EXERCISE AIM:
Give an exact copy of the lines from the beginning of the listing below to the "grey calculator [406,478,484,540]" line, inclusive.
* * *
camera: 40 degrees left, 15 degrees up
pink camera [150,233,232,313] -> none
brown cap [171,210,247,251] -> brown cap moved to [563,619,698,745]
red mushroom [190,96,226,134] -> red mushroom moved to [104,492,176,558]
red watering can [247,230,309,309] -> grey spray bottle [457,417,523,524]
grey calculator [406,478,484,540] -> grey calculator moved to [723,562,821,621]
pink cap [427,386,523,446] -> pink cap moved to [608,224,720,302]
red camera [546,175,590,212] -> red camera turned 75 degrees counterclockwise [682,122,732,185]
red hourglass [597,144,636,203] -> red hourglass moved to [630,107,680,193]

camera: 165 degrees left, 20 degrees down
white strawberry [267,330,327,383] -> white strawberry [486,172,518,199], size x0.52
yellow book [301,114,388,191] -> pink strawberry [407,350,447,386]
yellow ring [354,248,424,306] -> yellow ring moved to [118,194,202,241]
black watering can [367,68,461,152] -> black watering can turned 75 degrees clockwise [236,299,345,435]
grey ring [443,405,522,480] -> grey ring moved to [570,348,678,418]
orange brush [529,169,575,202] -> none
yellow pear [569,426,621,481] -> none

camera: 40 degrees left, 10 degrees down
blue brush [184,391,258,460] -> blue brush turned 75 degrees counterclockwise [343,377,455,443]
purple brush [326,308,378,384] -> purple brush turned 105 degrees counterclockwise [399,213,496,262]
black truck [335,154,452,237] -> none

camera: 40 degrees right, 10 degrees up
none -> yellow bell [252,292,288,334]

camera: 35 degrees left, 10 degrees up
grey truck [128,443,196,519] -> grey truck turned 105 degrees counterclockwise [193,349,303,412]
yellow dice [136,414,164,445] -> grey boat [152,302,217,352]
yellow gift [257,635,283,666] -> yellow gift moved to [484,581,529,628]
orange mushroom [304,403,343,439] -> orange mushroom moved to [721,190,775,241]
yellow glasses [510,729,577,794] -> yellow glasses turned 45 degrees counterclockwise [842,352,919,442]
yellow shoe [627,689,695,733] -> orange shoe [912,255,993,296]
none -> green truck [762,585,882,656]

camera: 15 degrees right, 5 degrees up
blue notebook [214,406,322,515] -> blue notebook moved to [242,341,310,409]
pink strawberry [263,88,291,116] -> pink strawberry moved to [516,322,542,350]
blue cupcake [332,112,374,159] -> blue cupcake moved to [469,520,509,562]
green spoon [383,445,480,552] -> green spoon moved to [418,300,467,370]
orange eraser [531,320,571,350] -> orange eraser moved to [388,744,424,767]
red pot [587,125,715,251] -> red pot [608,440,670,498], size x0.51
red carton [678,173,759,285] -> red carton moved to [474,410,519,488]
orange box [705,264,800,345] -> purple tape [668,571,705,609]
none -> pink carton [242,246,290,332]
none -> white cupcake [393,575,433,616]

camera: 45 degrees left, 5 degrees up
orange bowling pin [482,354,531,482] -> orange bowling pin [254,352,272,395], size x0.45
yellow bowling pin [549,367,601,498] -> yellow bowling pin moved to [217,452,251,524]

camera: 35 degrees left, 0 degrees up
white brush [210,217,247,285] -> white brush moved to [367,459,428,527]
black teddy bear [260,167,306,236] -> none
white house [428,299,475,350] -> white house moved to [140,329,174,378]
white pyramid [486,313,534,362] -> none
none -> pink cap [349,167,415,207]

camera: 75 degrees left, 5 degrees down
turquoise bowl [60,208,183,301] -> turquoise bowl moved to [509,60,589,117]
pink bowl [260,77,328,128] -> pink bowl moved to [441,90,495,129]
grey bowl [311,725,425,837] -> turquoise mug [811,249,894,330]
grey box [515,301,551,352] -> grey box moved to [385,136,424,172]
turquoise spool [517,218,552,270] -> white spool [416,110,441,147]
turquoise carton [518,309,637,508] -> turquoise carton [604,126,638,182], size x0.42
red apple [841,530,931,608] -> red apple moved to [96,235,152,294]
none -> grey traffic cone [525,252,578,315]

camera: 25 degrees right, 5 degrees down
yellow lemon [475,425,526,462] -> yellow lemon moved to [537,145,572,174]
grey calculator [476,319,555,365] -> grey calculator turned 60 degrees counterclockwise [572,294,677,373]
* * *
RESULT:
camera: 40 degrees left, 15 degrees up
pink camera [150,233,232,313] -> none
brown cap [171,210,247,251] -> brown cap moved to [563,619,698,745]
red mushroom [190,96,226,134] -> red mushroom moved to [104,492,176,558]
red watering can [247,230,309,309] -> grey spray bottle [457,417,523,524]
grey calculator [406,478,484,540] -> grey calculator moved to [723,562,821,621]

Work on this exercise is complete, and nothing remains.